TRY IT.
Write out, exactly and in full, the line where "building: [251,575,343,655] -> none" appears together with all lines that follow it in the entries below. Do not include pictures.

Top of INFORMATION SHOWN

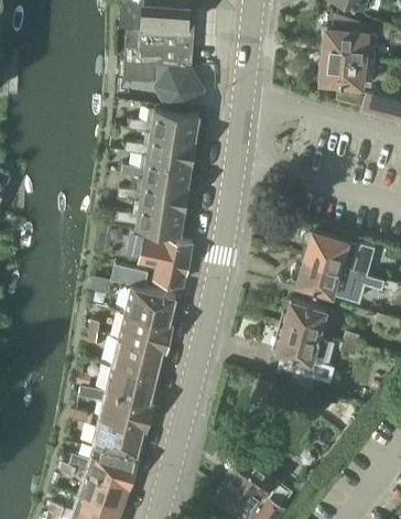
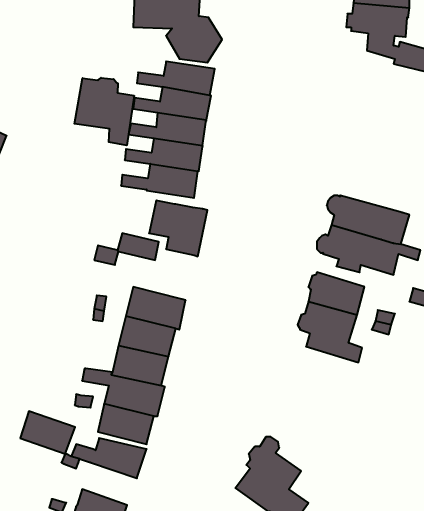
building: none -> [74,78,134,145]
building: [124,290,175,326] -> none
building: [78,474,128,512] -> [20,411,75,454]

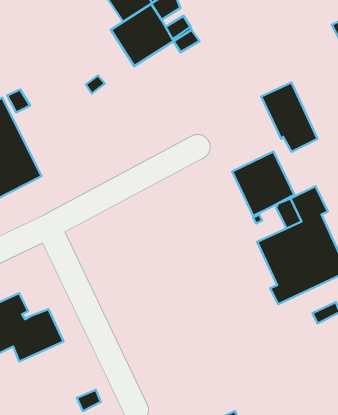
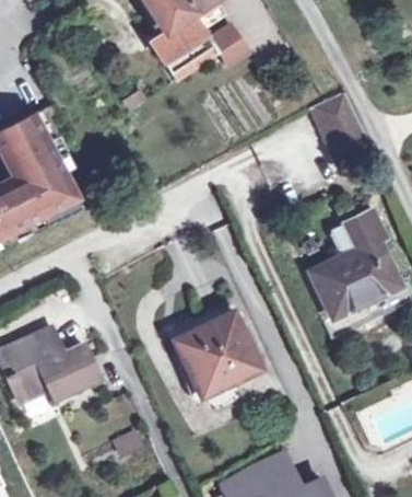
building: [232,152,294,216] -> none
building: none -> [174,302,257,393]

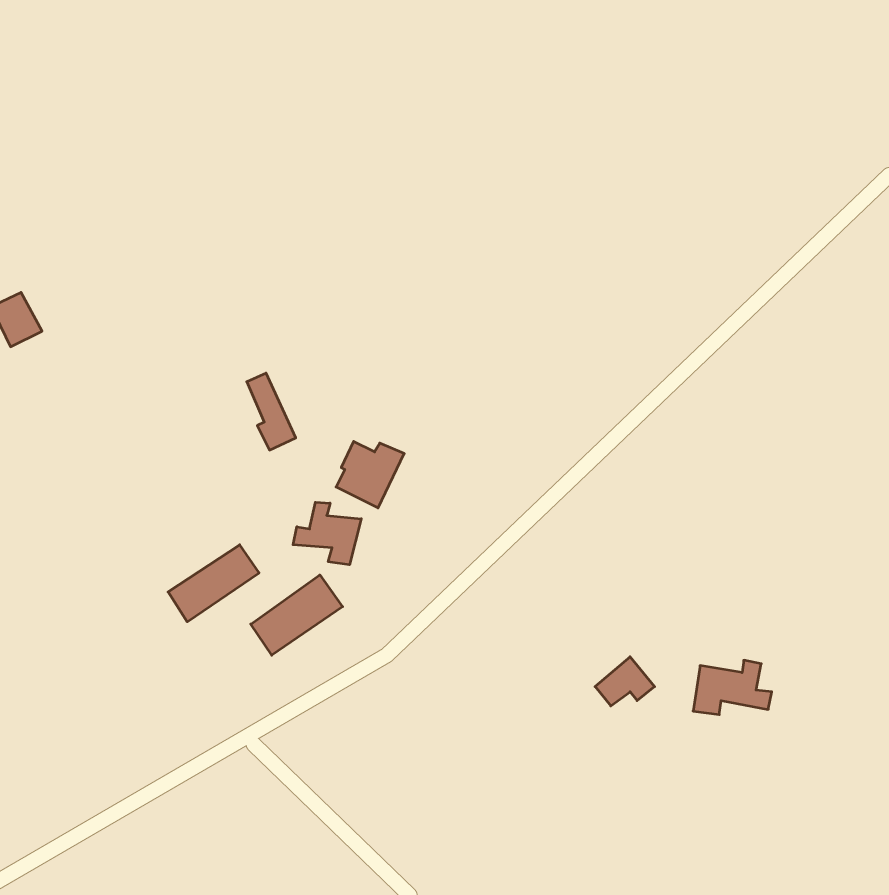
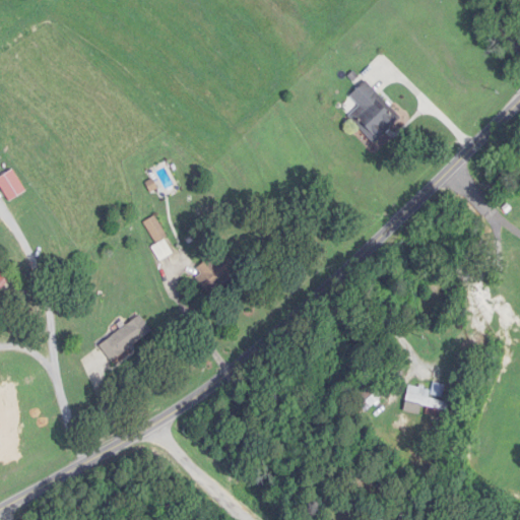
building: none -> [345,80,400,143]
building: [293,502,361,565] -> none
building: [251,575,343,655] -> none

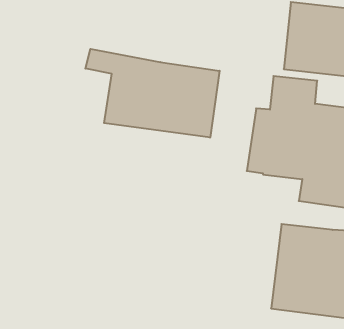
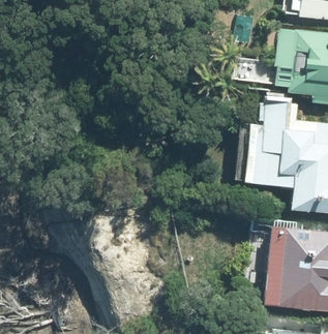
building: [85,49,220,138] -> none

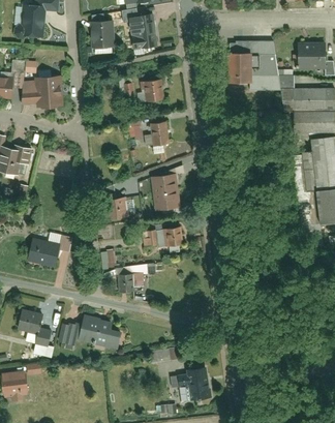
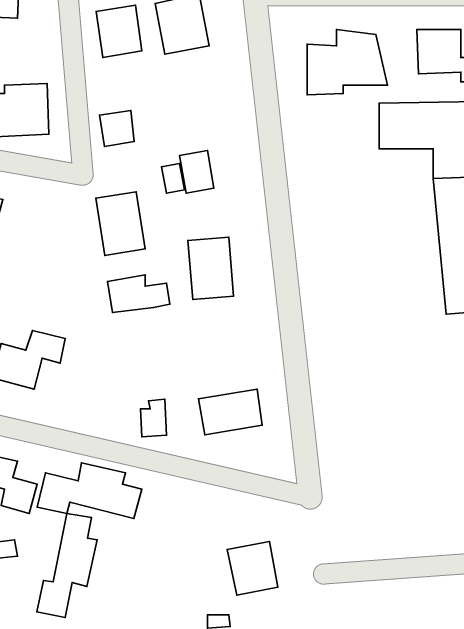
building: [141,79,162,101] -> [100,110,134,146]
building: none -> [96,192,145,255]
building: [141,224,181,253] -> [198,389,262,435]
building: none -> [37,514,97,617]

Bottom of INFORMATION SHOWN

RESPONSE.
building: [251,575,343,655] -> none

building: [85,49,220,138] -> none

building: [141,79,162,101] -> [100,110,134,146]
building: none -> [96,192,145,255]
building: [141,224,181,253] -> [198,389,262,435]
building: none -> [37,514,97,617]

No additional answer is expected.